> [Task description]
Transcribe all records verbatim.

Coordinate-based object records
==========

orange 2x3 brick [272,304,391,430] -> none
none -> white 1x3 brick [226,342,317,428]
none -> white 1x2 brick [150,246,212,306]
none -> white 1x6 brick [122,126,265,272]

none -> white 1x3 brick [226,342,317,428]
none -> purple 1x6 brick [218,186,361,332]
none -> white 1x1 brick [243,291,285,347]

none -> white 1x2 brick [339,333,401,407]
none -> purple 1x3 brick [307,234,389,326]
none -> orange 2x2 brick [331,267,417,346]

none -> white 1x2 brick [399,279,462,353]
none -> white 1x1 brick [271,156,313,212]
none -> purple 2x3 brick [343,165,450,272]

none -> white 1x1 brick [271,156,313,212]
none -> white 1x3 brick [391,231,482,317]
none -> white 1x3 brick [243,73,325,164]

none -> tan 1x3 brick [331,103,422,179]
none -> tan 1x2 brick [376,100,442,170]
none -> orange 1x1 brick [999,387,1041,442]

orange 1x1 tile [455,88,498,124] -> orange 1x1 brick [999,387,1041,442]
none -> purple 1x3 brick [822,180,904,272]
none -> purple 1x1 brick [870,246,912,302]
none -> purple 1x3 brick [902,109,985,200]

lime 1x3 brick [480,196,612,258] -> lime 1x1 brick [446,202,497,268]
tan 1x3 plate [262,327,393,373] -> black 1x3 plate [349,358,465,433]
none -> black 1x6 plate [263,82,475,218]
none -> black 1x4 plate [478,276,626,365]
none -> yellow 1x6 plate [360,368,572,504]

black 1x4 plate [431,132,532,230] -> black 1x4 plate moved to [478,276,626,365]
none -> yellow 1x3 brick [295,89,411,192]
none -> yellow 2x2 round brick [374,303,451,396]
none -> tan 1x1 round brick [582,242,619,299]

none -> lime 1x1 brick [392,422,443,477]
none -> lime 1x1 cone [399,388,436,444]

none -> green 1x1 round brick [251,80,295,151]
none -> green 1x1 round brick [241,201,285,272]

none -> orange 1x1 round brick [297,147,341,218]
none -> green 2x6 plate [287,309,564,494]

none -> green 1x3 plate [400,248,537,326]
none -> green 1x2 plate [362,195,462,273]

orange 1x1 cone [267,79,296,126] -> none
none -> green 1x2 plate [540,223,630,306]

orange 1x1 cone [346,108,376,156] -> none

==========

> [Answer to this problem]
orange 2x3 brick [272,304,391,430] -> none
none -> white 1x3 brick [226,342,317,428]
none -> white 1x2 brick [150,246,212,306]
none -> white 1x6 brick [122,126,265,272]

none -> white 1x3 brick [226,342,317,428]
none -> purple 1x6 brick [218,186,361,332]
none -> white 1x1 brick [243,291,285,347]

none -> white 1x2 brick [339,333,401,407]
none -> purple 1x3 brick [307,234,389,326]
none -> orange 2x2 brick [331,267,417,346]

none -> white 1x2 brick [399,279,462,353]
none -> white 1x1 brick [271,156,313,212]
none -> purple 2x3 brick [343,165,450,272]

none -> white 1x1 brick [271,156,313,212]
none -> white 1x3 brick [391,231,482,317]
none -> white 1x3 brick [243,73,325,164]

none -> tan 1x3 brick [331,103,422,179]
none -> tan 1x2 brick [376,100,442,170]
none -> orange 1x1 brick [999,387,1041,442]

orange 1x1 tile [455,88,498,124] -> orange 1x1 brick [999,387,1041,442]
none -> purple 1x3 brick [822,180,904,272]
none -> purple 1x1 brick [870,246,912,302]
none -> purple 1x3 brick [902,109,985,200]

lime 1x3 brick [480,196,612,258] -> lime 1x1 brick [446,202,497,268]
tan 1x3 plate [262,327,393,373] -> black 1x3 plate [349,358,465,433]
none -> black 1x6 plate [263,82,475,218]
none -> black 1x4 plate [478,276,626,365]
none -> yellow 1x6 plate [360,368,572,504]

black 1x4 plate [431,132,532,230] -> black 1x4 plate moved to [478,276,626,365]
none -> yellow 1x3 brick [295,89,411,192]
none -> yellow 2x2 round brick [374,303,451,396]
none -> tan 1x1 round brick [582,242,619,299]

none -> lime 1x1 brick [392,422,443,477]
none -> lime 1x1 cone [399,388,436,444]

none -> green 1x1 round brick [251,80,295,151]
none -> green 1x1 round brick [241,201,285,272]

none -> orange 1x1 round brick [297,147,341,218]
none -> green 2x6 plate [287,309,564,494]

none -> green 1x3 plate [400,248,537,326]
none -> green 1x2 plate [362,195,462,273]

orange 1x1 cone [267,79,296,126] -> none
none -> green 1x2 plate [540,223,630,306]

orange 1x1 cone [346,108,376,156] -> none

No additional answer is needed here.